::: EXCERPTED RECORDS

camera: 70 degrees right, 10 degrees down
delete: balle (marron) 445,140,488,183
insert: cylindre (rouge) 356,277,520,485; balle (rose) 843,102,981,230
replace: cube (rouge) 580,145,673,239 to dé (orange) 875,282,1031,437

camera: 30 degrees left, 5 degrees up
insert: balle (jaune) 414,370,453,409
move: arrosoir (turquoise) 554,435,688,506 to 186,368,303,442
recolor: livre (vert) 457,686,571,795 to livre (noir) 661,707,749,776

::::::
::: EXCERPTED RECORDS

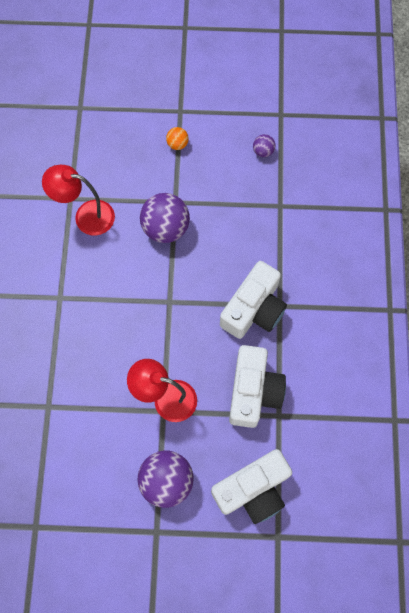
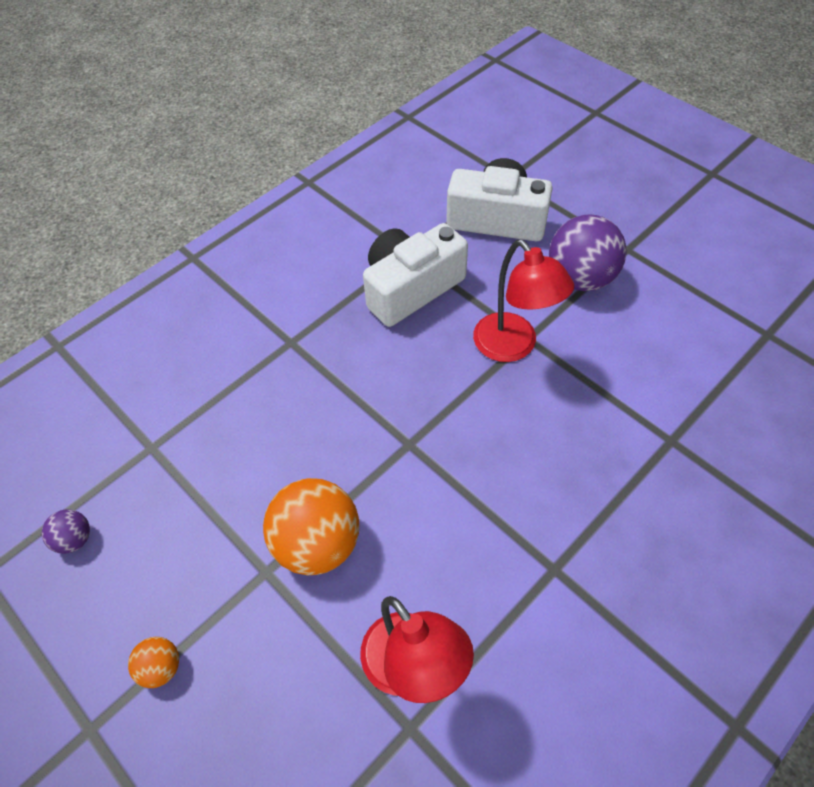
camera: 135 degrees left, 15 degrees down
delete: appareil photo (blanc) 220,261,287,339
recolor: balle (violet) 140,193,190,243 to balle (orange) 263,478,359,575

::::::

■ TASK PROMPT ■
Please give an exact copy of the lines above, beginning with the line containing "delete: balle (marron) 445,140,488,183" and running through the line containing "insert: cylindre (rouge)", and of no other lines.

■ SOLUTION BELOW ■
delete: balle (marron) 445,140,488,183
insert: cylindre (rouge) 356,277,520,485; balle (rose) 843,102,981,230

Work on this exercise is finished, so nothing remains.